> **Data items**:
[Start]
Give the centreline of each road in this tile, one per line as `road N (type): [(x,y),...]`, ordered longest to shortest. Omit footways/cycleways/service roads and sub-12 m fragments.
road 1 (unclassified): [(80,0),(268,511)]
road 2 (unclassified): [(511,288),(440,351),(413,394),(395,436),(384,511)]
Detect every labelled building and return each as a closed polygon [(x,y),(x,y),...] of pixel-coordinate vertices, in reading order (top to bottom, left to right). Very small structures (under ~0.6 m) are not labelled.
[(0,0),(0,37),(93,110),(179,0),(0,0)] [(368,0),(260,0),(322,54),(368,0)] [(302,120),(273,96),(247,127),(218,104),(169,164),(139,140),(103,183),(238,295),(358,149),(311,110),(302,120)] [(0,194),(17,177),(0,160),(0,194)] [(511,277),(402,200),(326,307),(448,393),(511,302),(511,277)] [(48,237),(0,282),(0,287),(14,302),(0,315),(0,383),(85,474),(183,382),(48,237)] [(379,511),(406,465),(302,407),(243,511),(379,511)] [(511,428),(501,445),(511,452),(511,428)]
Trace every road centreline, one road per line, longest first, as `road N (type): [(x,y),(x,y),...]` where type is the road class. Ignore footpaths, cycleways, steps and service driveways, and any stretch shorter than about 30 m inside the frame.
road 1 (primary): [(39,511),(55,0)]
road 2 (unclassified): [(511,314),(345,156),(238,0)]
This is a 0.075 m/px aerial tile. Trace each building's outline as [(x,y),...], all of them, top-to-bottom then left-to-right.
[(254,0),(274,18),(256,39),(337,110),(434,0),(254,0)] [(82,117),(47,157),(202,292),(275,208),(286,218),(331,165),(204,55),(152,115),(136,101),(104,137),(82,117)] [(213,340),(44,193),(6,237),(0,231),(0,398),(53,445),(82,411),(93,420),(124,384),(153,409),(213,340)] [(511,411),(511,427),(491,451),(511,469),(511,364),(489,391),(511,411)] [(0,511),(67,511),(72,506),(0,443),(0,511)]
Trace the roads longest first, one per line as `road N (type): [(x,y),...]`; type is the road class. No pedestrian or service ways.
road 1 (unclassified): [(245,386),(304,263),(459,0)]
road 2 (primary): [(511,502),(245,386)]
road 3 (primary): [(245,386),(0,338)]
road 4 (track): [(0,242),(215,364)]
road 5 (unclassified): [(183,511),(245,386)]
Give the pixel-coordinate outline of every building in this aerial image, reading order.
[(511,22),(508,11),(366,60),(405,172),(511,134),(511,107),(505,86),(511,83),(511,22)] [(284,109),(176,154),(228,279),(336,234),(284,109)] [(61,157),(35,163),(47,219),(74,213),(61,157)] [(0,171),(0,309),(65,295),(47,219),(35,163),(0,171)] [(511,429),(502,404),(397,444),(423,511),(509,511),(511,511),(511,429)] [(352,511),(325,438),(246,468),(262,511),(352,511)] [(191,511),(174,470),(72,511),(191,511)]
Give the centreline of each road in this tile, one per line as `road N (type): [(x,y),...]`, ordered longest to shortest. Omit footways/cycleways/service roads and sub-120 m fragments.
[End]
> **JOB**: Return the part of the listing that opens with the line containing "Trace the roads" and closes with the line containing "road 5 (unclassified): [(183,511),(245,386)]", copying those lines word for word.

> **OUTPUT**:
Trace the roads longest first, one per line as `road N (type): [(x,y),...]`; type is the road class. No pedestrian or service ways.
road 1 (unclassified): [(245,386),(304,263),(459,0)]
road 2 (primary): [(511,502),(245,386)]
road 3 (primary): [(245,386),(0,338)]
road 4 (track): [(0,242),(215,364)]
road 5 (unclassified): [(183,511),(245,386)]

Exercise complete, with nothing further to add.